● **Goal of the exercise**
In the data below, begin at the line with "cyan circle: (103, 38) -> (207, 99), moved" and stop after the line with "brown line: (100, 86) -> (48, 56), turned 72"; output those lines exactly and no pictures.

● **Supplied entries**
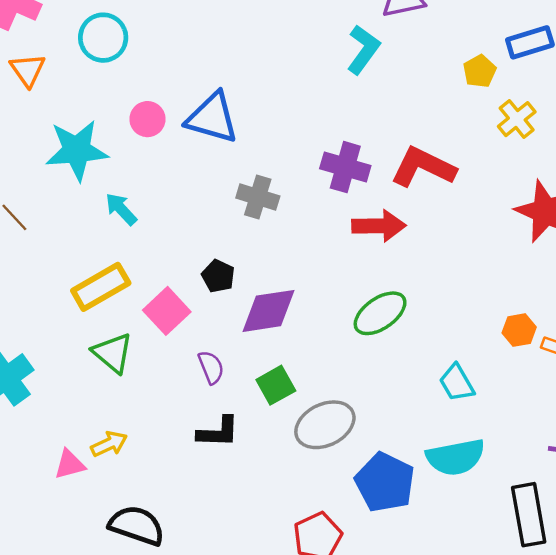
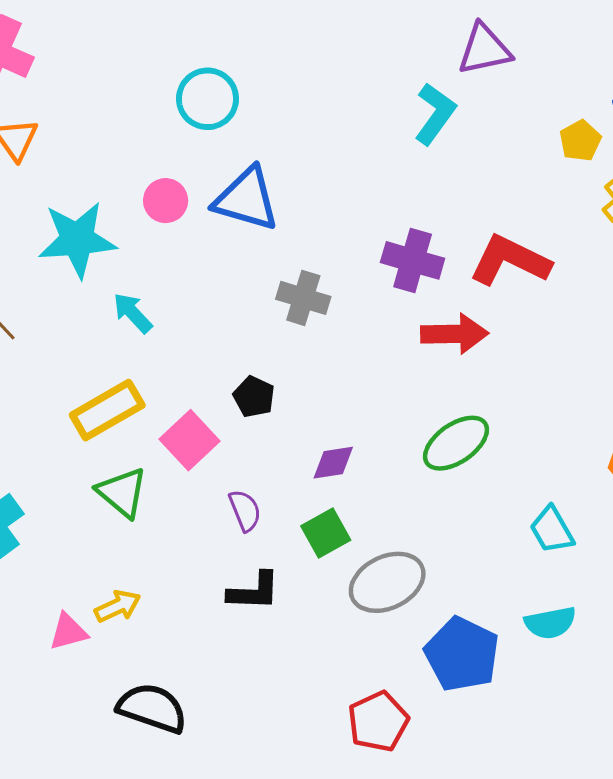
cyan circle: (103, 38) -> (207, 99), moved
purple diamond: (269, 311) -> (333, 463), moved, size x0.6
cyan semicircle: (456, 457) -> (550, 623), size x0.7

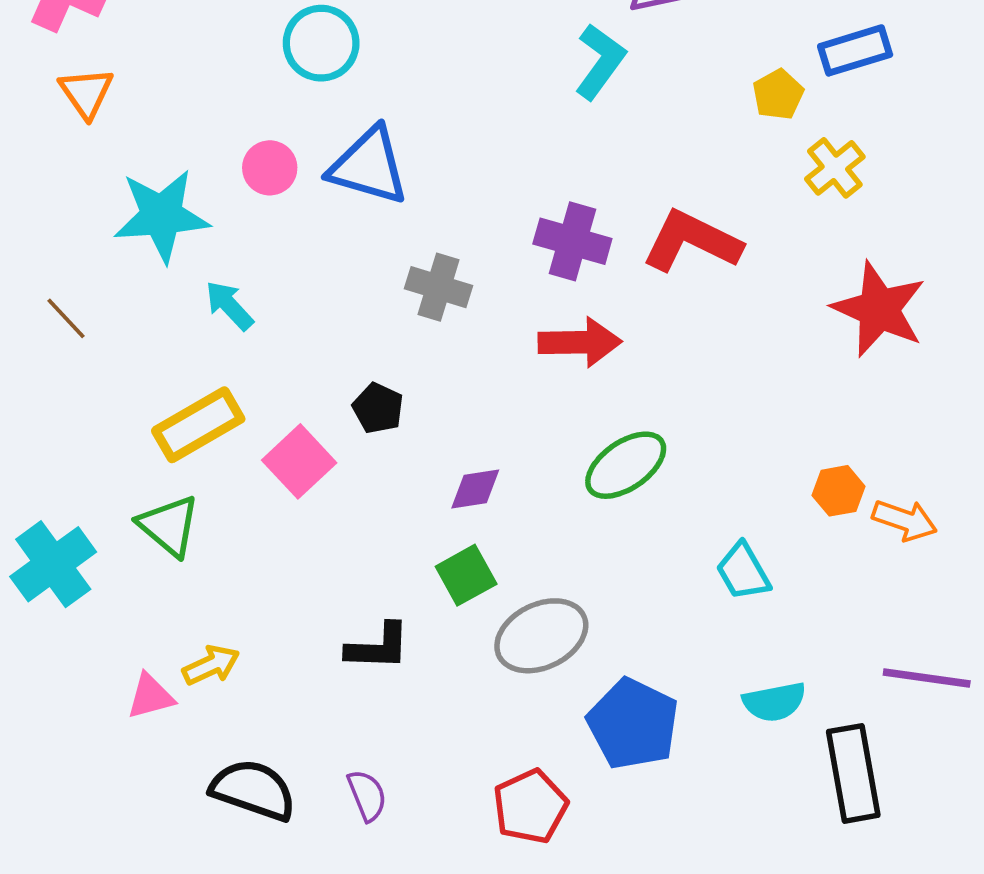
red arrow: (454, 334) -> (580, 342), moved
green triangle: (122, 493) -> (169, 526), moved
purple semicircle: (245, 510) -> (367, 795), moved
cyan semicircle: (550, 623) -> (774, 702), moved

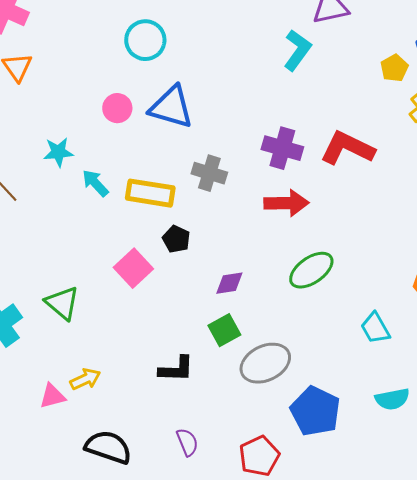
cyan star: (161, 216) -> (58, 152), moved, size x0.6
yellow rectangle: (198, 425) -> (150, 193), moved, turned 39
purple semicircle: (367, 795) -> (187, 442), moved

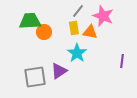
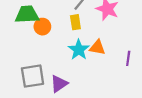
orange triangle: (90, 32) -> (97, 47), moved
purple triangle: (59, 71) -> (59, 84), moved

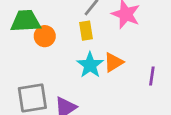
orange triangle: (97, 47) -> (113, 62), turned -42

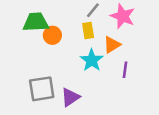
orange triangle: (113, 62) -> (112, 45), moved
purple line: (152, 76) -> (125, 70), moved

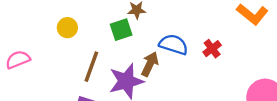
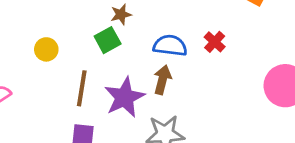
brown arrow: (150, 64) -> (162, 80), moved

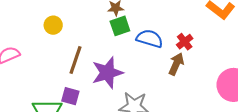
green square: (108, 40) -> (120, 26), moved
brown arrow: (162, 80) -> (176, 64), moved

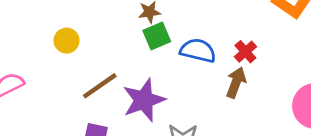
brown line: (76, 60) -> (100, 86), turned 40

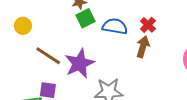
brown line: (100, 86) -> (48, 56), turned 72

==

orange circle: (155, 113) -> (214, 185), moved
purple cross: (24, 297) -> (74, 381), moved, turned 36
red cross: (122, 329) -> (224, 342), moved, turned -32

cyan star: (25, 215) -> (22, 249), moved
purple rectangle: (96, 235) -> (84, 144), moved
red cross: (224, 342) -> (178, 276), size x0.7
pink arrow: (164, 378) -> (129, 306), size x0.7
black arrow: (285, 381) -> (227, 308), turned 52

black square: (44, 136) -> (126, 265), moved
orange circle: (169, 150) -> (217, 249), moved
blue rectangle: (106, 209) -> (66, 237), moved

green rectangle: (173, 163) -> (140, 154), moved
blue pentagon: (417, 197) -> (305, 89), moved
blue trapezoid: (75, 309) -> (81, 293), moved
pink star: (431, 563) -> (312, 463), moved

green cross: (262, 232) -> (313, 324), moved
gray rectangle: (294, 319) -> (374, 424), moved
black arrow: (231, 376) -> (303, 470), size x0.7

● **Exercise result**
cyan circle: (103, 38) -> (207, 99), moved
purple diamond: (269, 311) -> (333, 463), moved, size x0.6
cyan semicircle: (456, 457) -> (550, 623), size x0.7

red arrow: (454, 334) -> (580, 342), moved
green triangle: (122, 493) -> (169, 526), moved
purple semicircle: (245, 510) -> (367, 795), moved
cyan semicircle: (550, 623) -> (774, 702), moved

cyan star: (161, 216) -> (58, 152), moved, size x0.6
yellow rectangle: (198, 425) -> (150, 193), moved, turned 39
purple semicircle: (367, 795) -> (187, 442), moved

orange triangle: (90, 32) -> (97, 47), moved
purple triangle: (59, 71) -> (59, 84), moved

orange triangle: (97, 47) -> (113, 62), turned -42

orange triangle: (113, 62) -> (112, 45), moved
purple line: (152, 76) -> (125, 70), moved

brown arrow: (150, 64) -> (162, 80), moved

green square: (108, 40) -> (120, 26), moved
brown arrow: (162, 80) -> (176, 64), moved

brown line: (76, 60) -> (100, 86), turned 40

brown line: (100, 86) -> (48, 56), turned 72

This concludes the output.